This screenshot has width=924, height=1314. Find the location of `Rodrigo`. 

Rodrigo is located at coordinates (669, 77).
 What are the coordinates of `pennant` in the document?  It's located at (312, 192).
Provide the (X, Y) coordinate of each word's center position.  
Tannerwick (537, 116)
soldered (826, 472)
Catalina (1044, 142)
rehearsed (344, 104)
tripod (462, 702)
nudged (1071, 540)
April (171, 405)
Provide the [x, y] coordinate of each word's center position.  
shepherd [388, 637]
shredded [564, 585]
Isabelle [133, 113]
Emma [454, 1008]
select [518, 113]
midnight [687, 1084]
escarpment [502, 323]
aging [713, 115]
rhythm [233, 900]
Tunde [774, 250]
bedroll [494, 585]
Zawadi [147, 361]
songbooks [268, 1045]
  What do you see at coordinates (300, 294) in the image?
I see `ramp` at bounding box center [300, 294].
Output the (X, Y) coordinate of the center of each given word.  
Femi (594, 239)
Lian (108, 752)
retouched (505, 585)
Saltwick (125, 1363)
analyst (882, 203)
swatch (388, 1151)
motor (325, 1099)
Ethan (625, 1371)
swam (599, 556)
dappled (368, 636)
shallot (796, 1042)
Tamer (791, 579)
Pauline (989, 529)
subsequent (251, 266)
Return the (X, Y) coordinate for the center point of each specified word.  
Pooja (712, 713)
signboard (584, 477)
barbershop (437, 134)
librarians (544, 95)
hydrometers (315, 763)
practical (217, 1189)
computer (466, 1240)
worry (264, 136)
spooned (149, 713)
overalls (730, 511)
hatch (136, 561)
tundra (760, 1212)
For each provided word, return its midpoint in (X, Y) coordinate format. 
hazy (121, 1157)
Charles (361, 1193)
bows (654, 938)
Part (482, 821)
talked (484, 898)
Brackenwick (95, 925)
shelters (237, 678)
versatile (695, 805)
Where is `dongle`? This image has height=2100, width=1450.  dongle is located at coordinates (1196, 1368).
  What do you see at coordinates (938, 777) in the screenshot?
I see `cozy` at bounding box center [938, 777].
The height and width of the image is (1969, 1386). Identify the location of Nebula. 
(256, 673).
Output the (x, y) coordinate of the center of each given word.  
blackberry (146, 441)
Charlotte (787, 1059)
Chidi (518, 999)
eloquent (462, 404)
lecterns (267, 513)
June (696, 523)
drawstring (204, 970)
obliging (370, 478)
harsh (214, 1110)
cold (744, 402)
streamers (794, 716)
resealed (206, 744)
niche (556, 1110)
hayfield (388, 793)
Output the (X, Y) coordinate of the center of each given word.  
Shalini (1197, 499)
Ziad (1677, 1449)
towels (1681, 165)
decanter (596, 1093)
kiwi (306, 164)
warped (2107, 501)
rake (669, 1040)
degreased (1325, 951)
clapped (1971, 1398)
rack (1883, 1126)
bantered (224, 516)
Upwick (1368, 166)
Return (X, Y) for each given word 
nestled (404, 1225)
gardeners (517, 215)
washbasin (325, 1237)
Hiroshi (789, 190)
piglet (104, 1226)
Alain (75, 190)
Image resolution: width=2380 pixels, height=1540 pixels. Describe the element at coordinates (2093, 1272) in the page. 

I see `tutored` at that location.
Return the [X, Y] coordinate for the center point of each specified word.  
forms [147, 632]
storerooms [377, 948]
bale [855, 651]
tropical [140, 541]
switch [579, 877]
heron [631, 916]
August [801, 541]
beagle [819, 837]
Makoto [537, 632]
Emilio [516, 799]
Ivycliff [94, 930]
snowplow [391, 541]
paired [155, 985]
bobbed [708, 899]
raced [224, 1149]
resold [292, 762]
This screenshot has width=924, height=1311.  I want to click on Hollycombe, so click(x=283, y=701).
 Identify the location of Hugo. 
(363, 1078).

◇ ◇ ◇ ◇

** GIVEN INSTRUCTION **
Gather every line of the listing above that contains the string "location", treating uppercase and lowercase letters as distinct.

** RESPONSE **
This screenshot has width=924, height=1314. Find the location of `Rodrigo`. 
The height and width of the image is (1969, 1386). Identify the location of Nebula. 
I see `tutored` at that location.
 Identify the location of Hugo. 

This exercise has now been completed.